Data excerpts

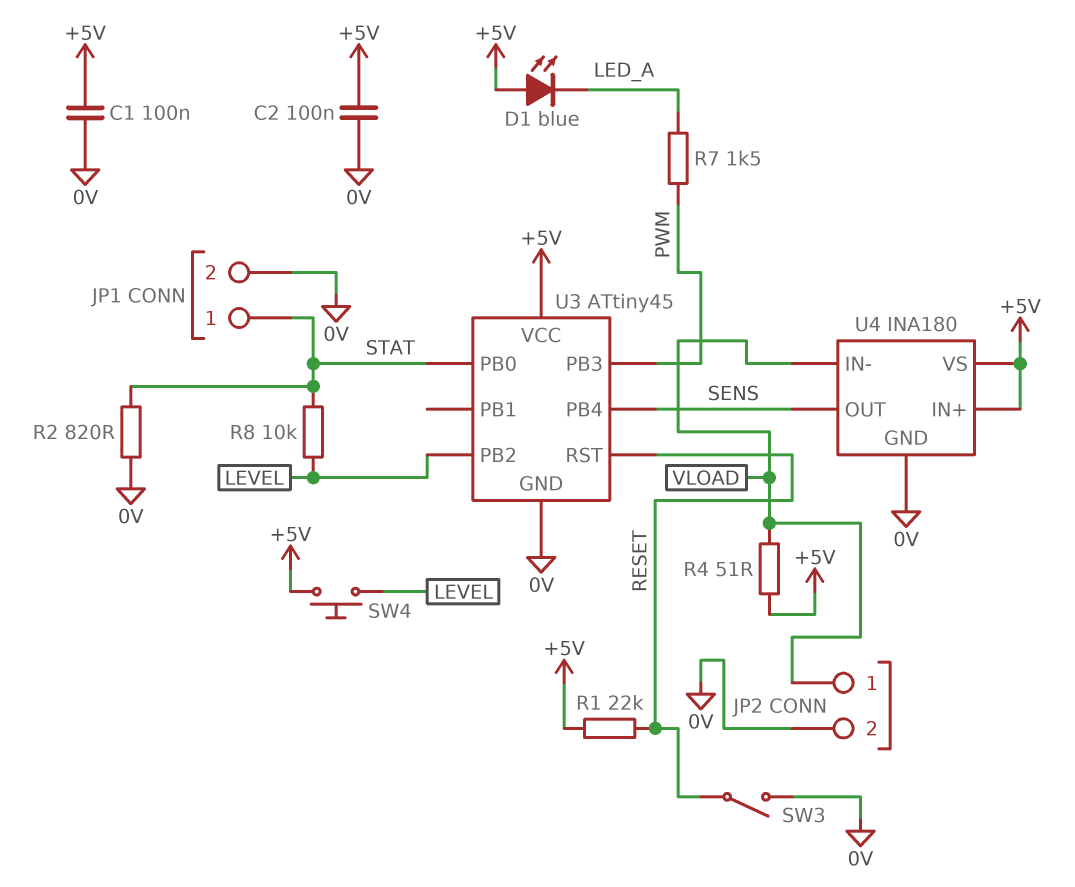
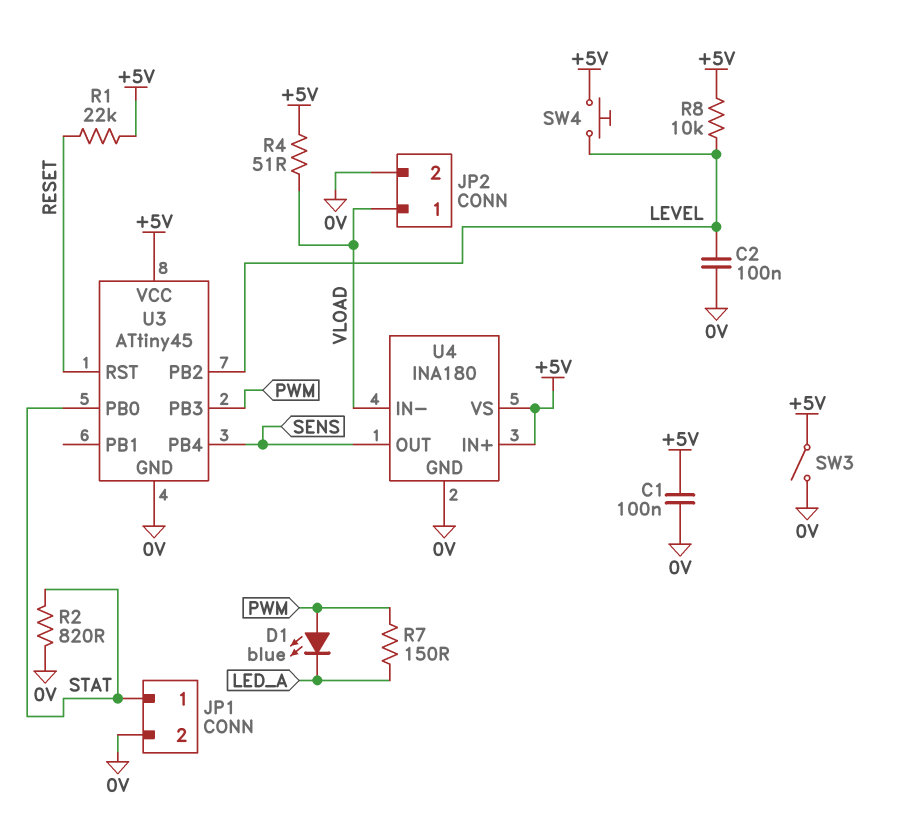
C2: 100nF (+5V, 0V) -> 100nF (0V, LEVEL)
D1: LED blue (A +5V, K LED_A) -> LED blue (A PWM, K LED_A)
R7: 1.5k (LED_A, PWM) -> 150 (LED_A, PWM)
R8: 10k (LEVEL, STAT) -> 10k (+5V, LEVEL)
SW3: switch (0V, RESET) -> switch (+5V, 0V)

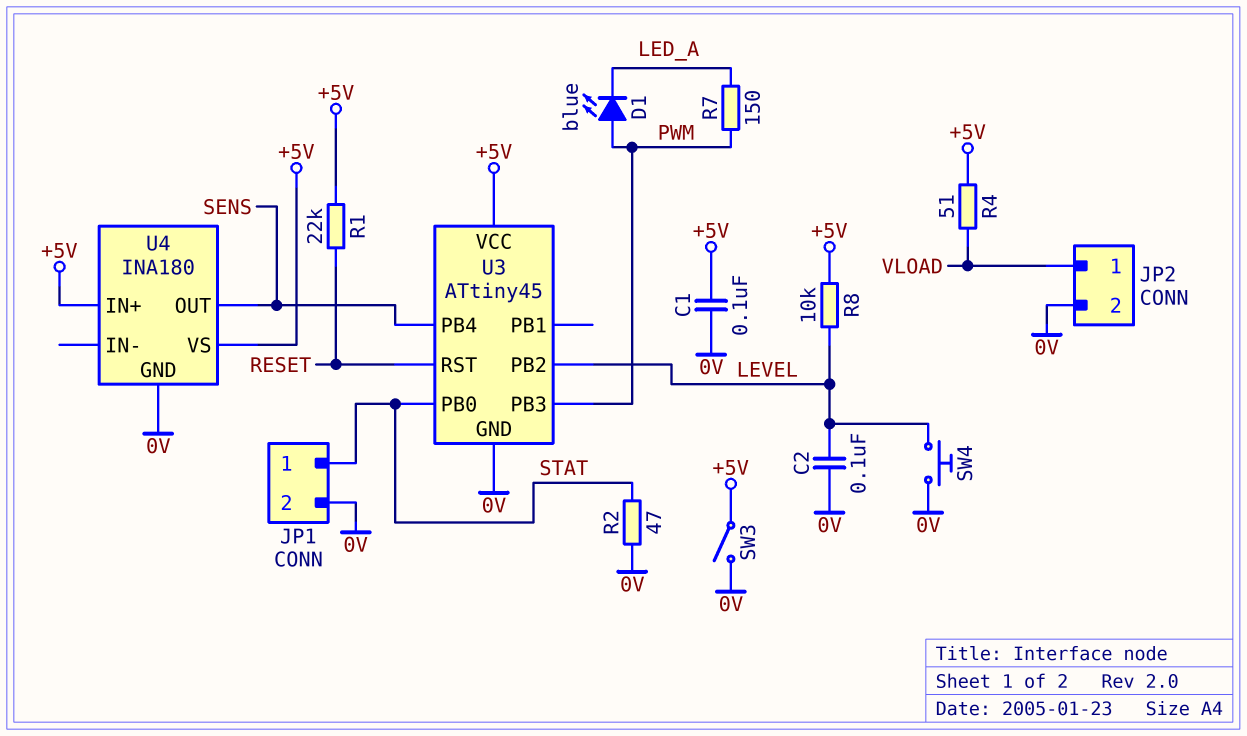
R2: 820 (0V, STAT) -> 47 (0V, STAT)
SW4: button (+5V, LEVEL) -> button (0V, LEVEL)
U4 pin IN-: VLOAD -> none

To do: Type out each line of the records above exactly, skipping any pictures.

Response to the task:
C2: 100nF (+5V, 0V) -> 100nF (0V, LEVEL)
D1: LED blue (A +5V, K LED_A) -> LED blue (A PWM, K LED_A)
R7: 1.5k (LED_A, PWM) -> 150 (LED_A, PWM)
R8: 10k (LEVEL, STAT) -> 10k (+5V, LEVEL)
SW3: switch (0V, RESET) -> switch (+5V, 0V)

R2: 820 (0V, STAT) -> 47 (0V, STAT)
SW4: button (+5V, LEVEL) -> button (0V, LEVEL)
U4 pin IN-: VLOAD -> none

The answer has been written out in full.